--- GIVEN RECORDS Enclosed Below ---

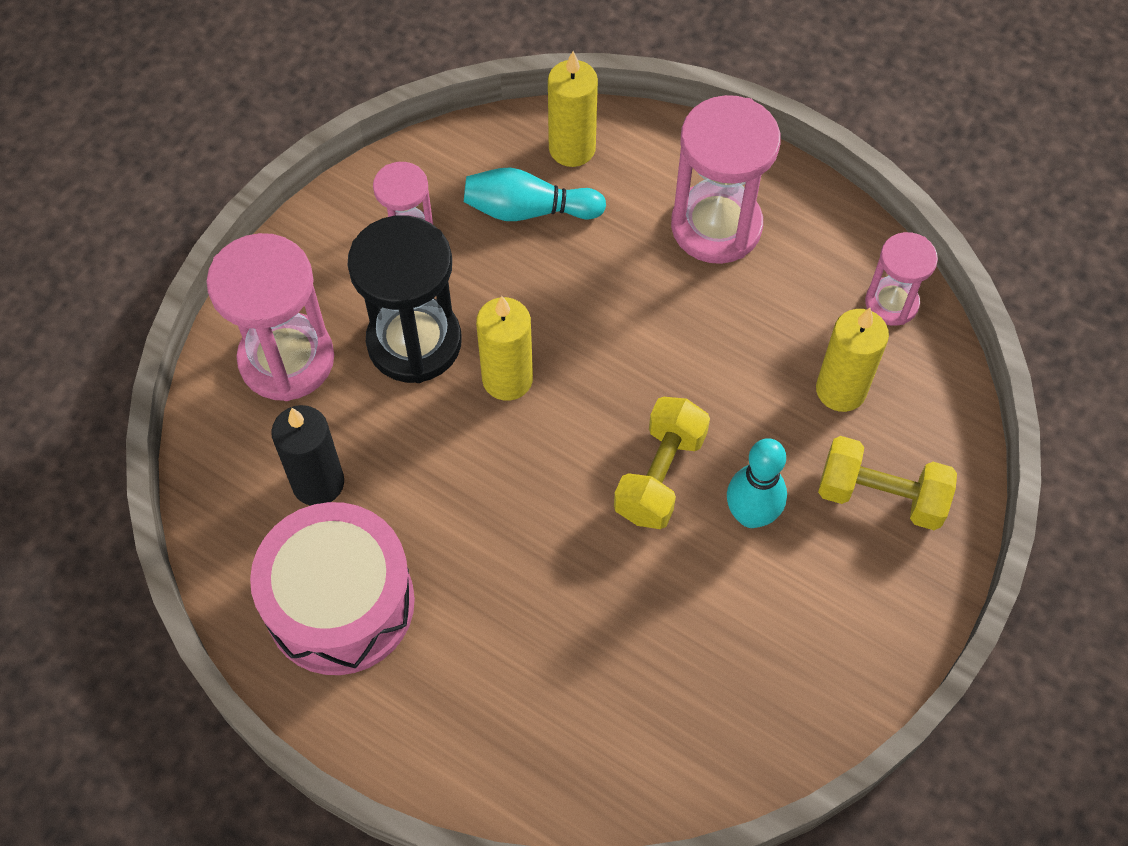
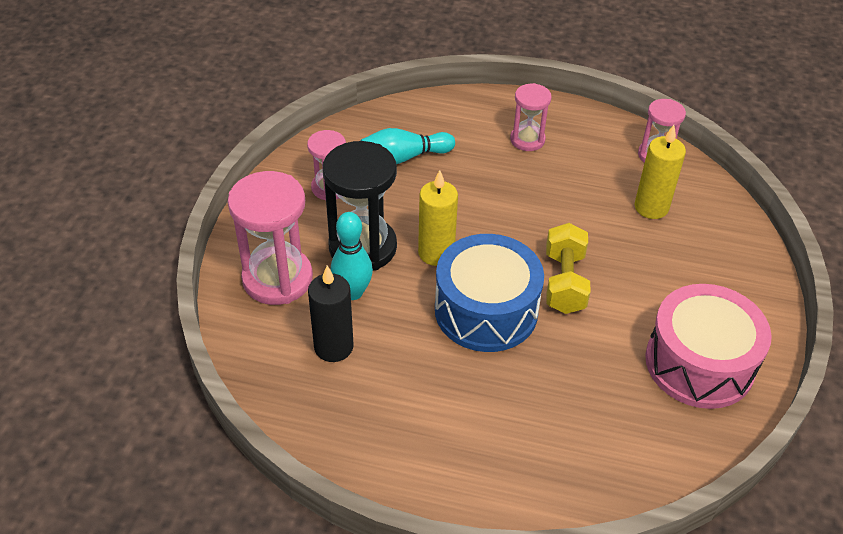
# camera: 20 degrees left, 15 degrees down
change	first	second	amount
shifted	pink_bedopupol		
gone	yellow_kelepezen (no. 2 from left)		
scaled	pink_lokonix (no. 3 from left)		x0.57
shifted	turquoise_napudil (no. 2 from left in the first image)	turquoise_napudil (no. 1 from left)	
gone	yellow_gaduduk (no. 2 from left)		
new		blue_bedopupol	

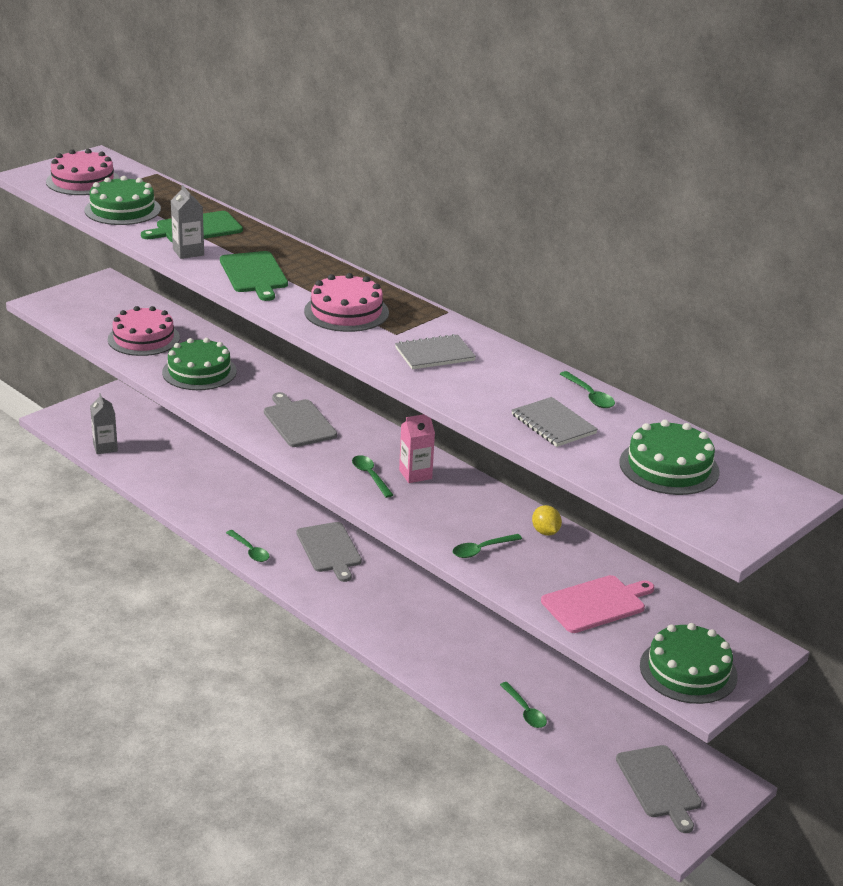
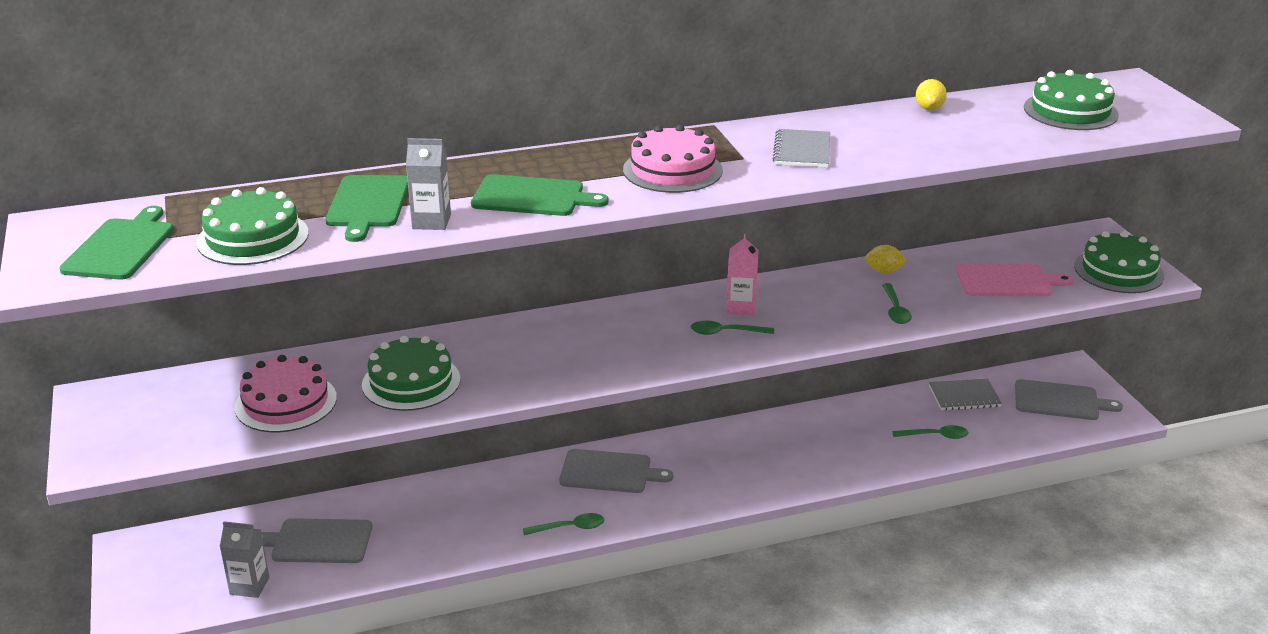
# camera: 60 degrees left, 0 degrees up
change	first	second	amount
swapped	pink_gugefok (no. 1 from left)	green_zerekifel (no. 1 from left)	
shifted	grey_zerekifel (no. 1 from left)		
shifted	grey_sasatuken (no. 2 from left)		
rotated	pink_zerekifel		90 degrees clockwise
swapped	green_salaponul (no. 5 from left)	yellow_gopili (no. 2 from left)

--- End of Enclosed GIVEN RECORDS ---
--- GIVEN RECORDS Enclosed Below ---

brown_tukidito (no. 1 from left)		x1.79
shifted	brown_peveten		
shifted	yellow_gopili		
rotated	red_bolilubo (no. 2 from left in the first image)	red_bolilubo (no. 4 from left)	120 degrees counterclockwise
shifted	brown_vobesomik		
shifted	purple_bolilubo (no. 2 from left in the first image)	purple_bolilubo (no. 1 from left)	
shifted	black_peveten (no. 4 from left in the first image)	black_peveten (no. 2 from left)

--- End of Enclosed GIVEN RECORDS ---

- **YOUR ASSIGNMENT**
When a line in the material above holds the word "gone", copy that line.

- **ANSWER SECTION**
gone	yellow_kelepezen (no. 2 from left)		
gone	yellow_gaduduk (no. 2 from left)		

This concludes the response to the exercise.